- What needs to be done: List every line below containing "fish".

━━━ Dataset

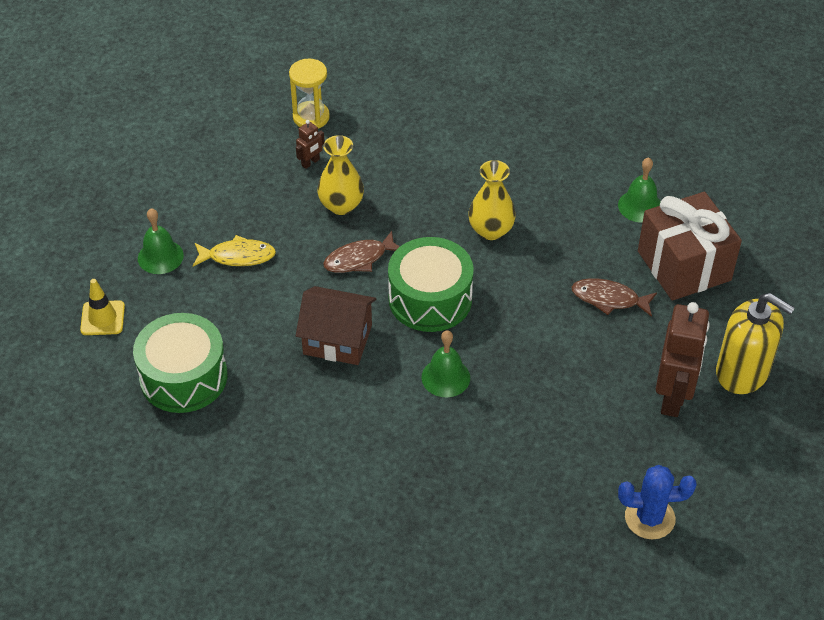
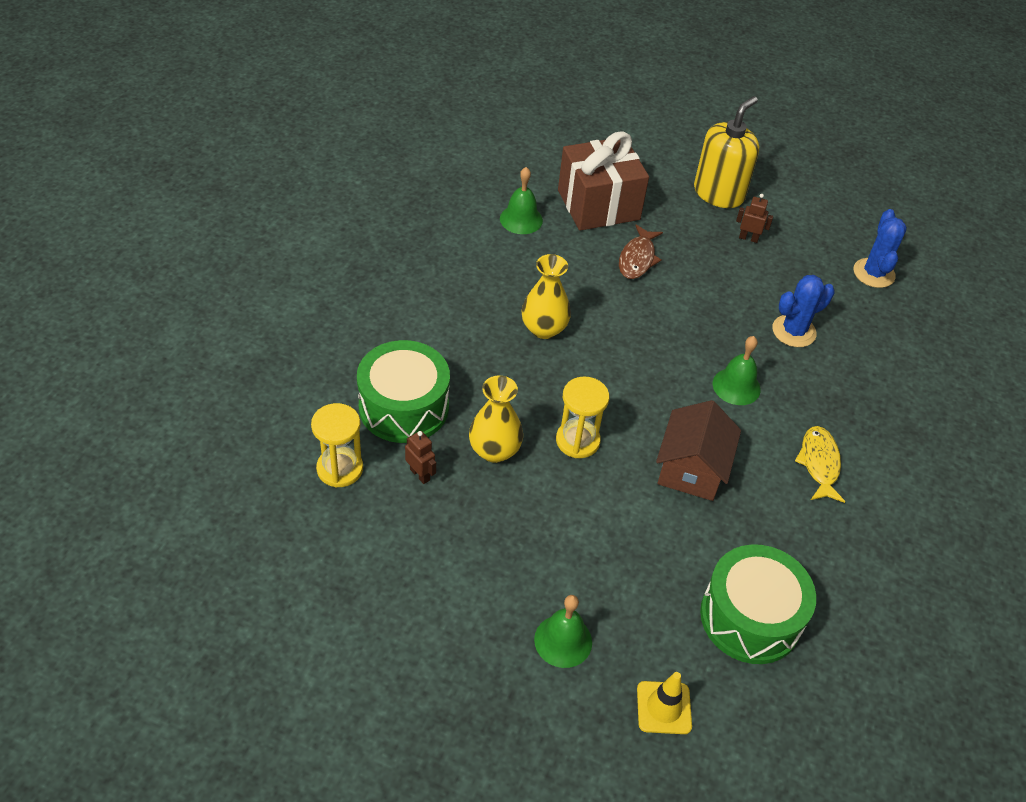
camera: 90 degrees left, 0 degrees up
(238, 256) = (567, 556): yellow fish -> yellow fish (819, 463)
(359, 259) = (577, 441): brown fish -> yellow hourglass
(430, 299) = (636, 387): green drum -> green drum (404, 407)
(534, 431) = (794, 331): none -> blue cactus
(673, 397) = (748, 238): brown robot -> brown robot, size x0.45

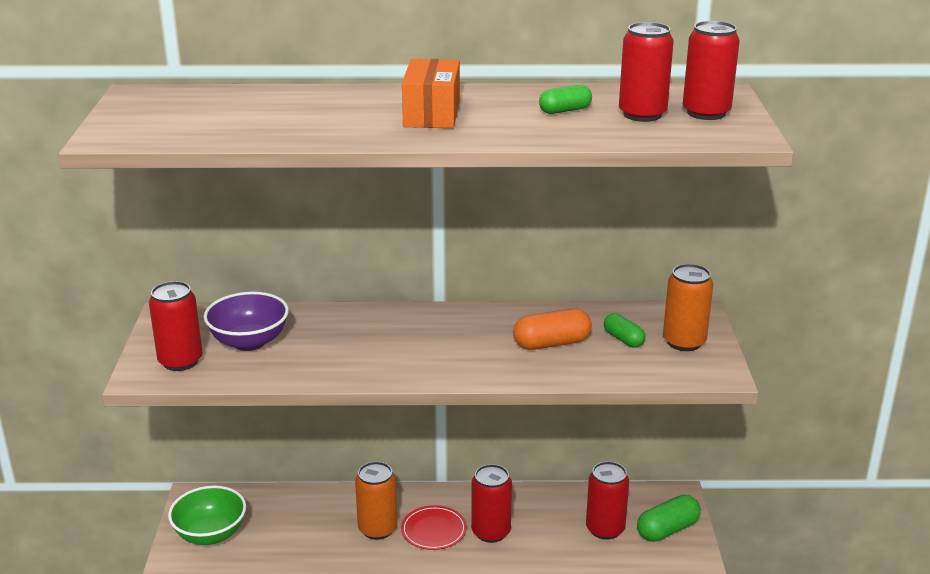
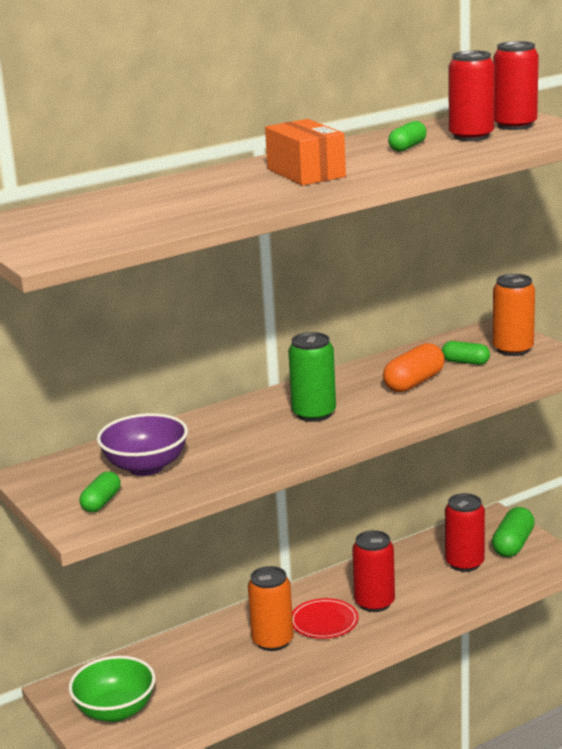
camera: 30 degrees left, 5 degrees down
(180, 361) = (101, 502): red can -> green capsule
(431, 343) = (314, 414): none -> green can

━━━━━━

- Expected output:
(238, 256) = (567, 556): yellow fish -> yellow fish (819, 463)
(359, 259) = (577, 441): brown fish -> yellow hourglass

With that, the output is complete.